About this task:
Your copy should hold every record exactly and no images.

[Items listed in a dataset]
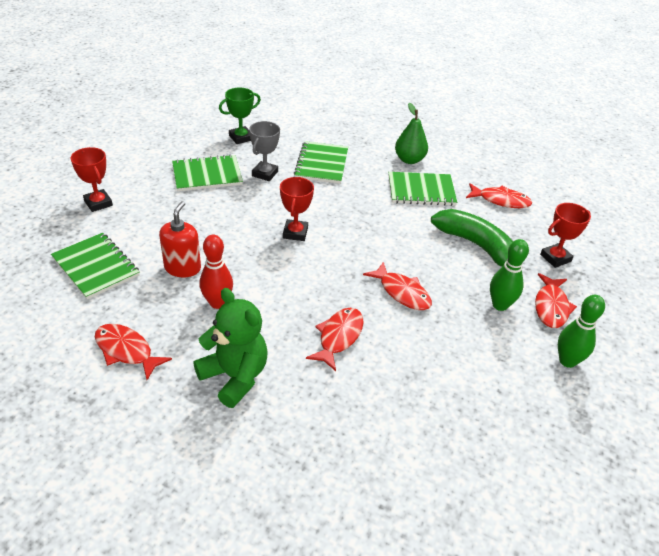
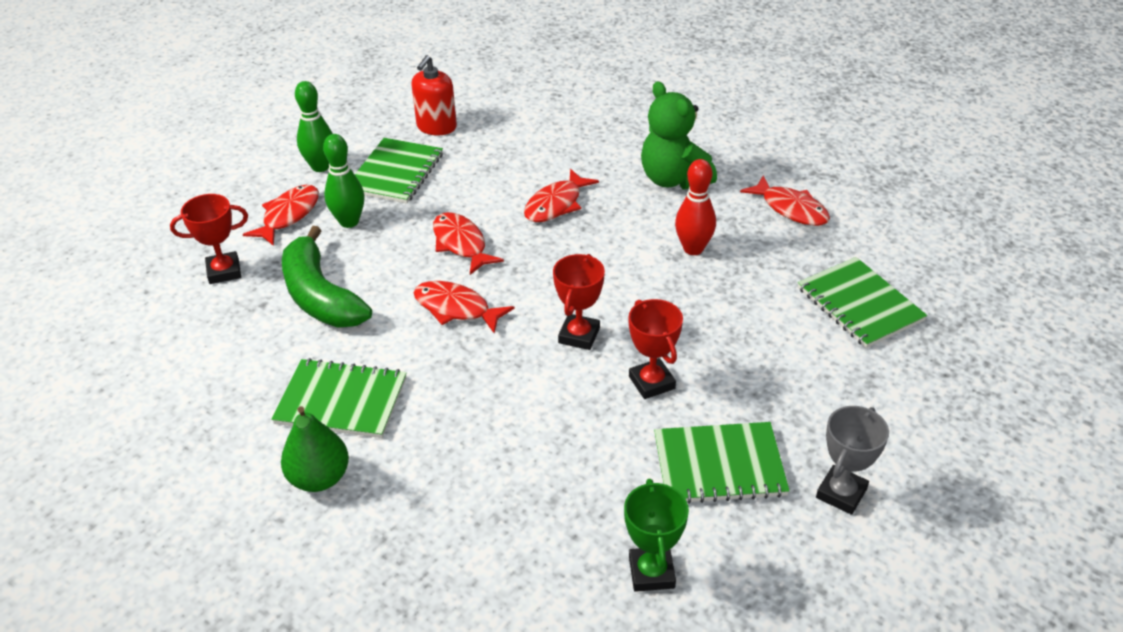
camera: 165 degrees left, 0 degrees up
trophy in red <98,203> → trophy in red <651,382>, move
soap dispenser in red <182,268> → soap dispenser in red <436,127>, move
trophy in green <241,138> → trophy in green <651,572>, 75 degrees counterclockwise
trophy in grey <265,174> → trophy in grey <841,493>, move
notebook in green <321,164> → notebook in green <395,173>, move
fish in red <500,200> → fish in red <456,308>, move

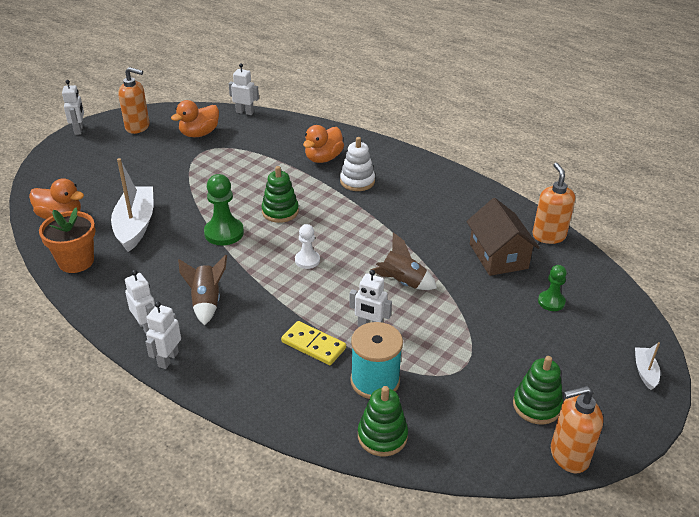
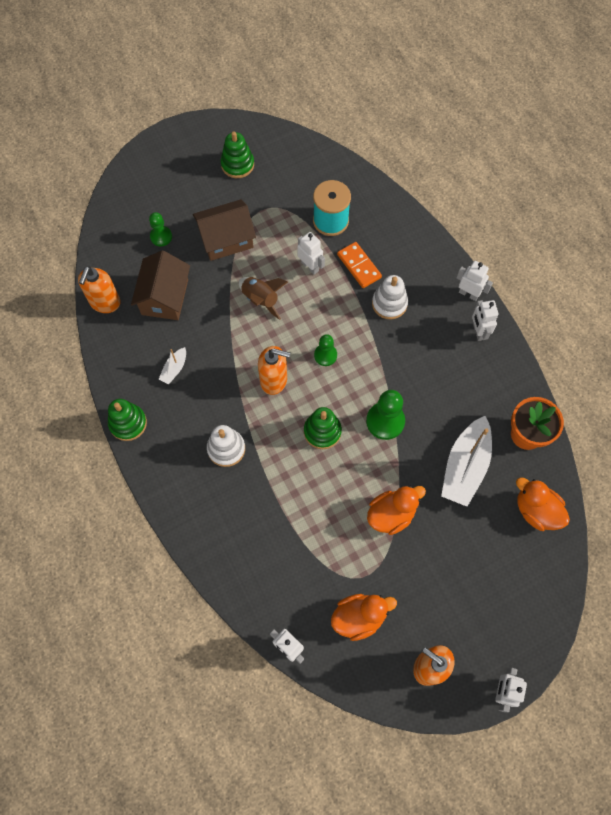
camera: 155 degrees left, 30 degrees up
robot in white <168,359> → robot in white <468,294>, 105 degrees counterclockwise
rocket in brown <206,302> → -
domino in yellow <313,345> → domino in orange <359,266>
pawn in white <307,260> → pawn in green <325,355>
duck in orange <323,158> → duck in orange <391,514>, move
stacking toy in green <382,436> → stacking toy in green <128,423>, move
soap dispenser in orange <568,456> → soap dispenser in orange <274,380>, move
boat in white <645,372> → boat in white <174,369>, move
- → house in brown <226,239>
- → stacking toy in white <389,303>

Result of the exercise:
camera: 165 degrees left, 0 degrees up
trophy in red <98,203> → trophy in red <651,382>, move
soap dispenser in red <182,268> → soap dispenser in red <436,127>, move
trophy in green <241,138> → trophy in green <651,572>, 75 degrees counterclockwise
trophy in grey <265,174> → trophy in grey <841,493>, move
notebook in green <321,164> → notebook in green <395,173>, move
fish in red <500,200> → fish in red <456,308>, move

camera: 155 degrees left, 30 degrees up
robot in white <168,359> → robot in white <468,294>, 105 degrees counterclockwise
rocket in brown <206,302> → -
domino in yellow <313,345> → domino in orange <359,266>
pawn in white <307,260> → pawn in green <325,355>
duck in orange <323,158> → duck in orange <391,514>, move
stacking toy in green <382,436> → stacking toy in green <128,423>, move
soap dispenser in orange <568,456> → soap dispenser in orange <274,380>, move
boat in white <645,372> → boat in white <174,369>, move
- → house in brown <226,239>
- → stacking toy in white <389,303>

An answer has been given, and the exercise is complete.